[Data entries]
++++++++++++++++++++
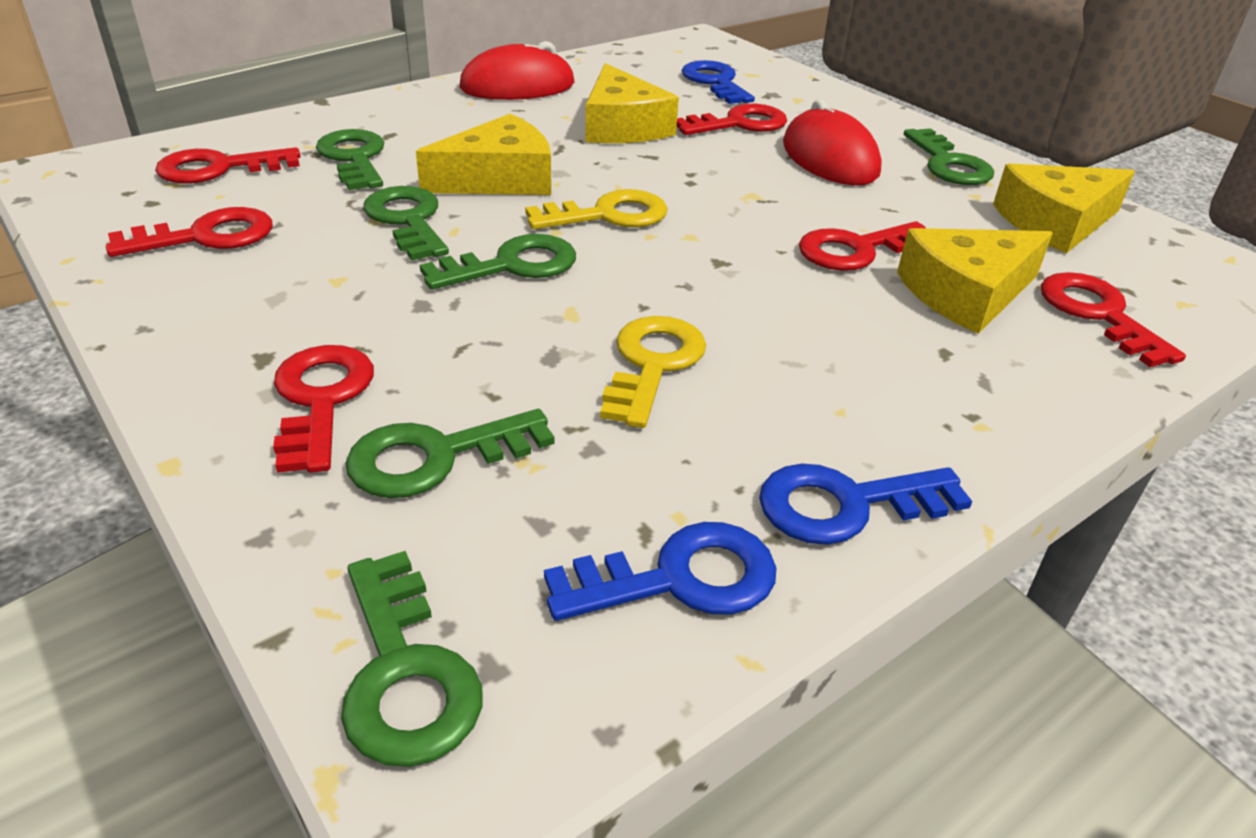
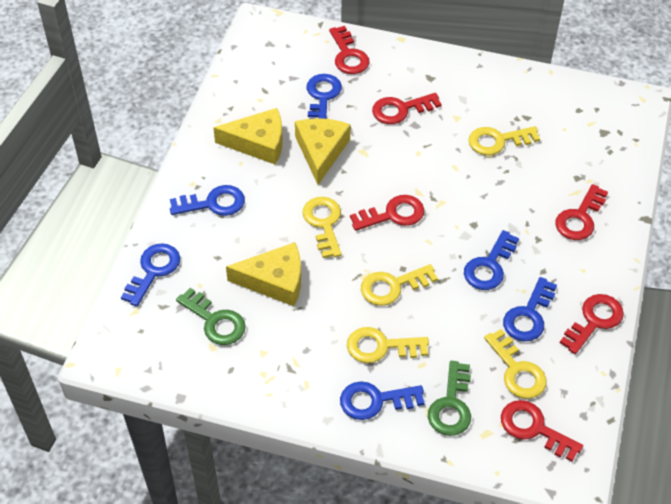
blue key: 3 -> 6
green key: 6 -> 2
red mouse: 2 -> 0
yellow cheese: 4 -> 3
yellow key: 2 -> 5

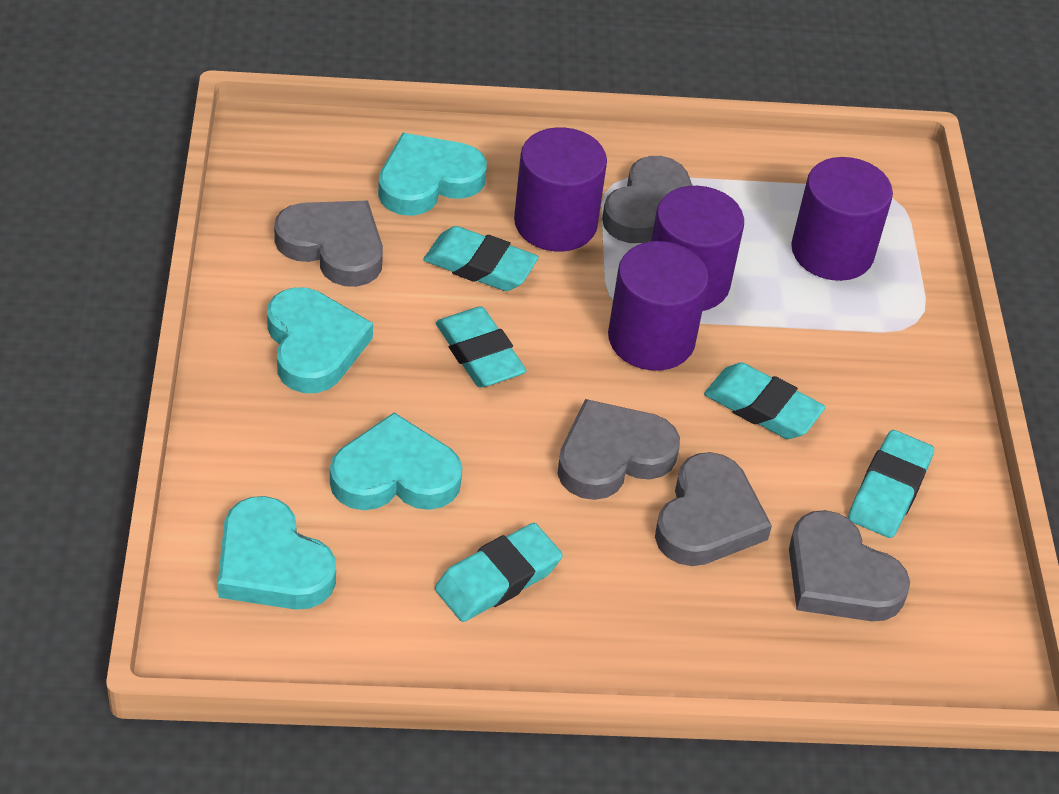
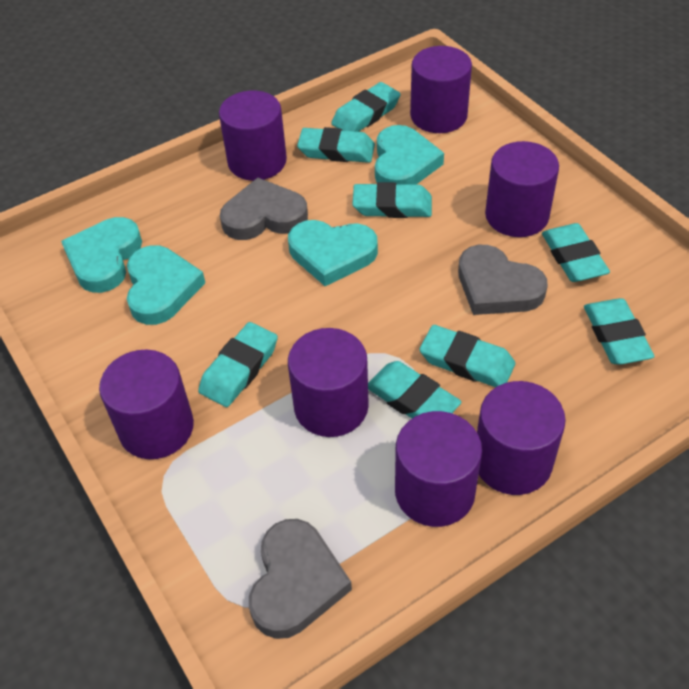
grey heart: 5 -> 3
purple cylinder: 4 -> 7
turquoise eraser: 5 -> 8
++++++++++++++++++++
• ACTIVITY: In the transcription, every picture is to be excluded and the records above given again exactly.

• TASK RESPONSE:
blue key: 3 -> 6
green key: 6 -> 2
red mouse: 2 -> 0
yellow cheese: 4 -> 3
yellow key: 2 -> 5

grey heart: 5 -> 3
purple cylinder: 4 -> 7
turquoise eraser: 5 -> 8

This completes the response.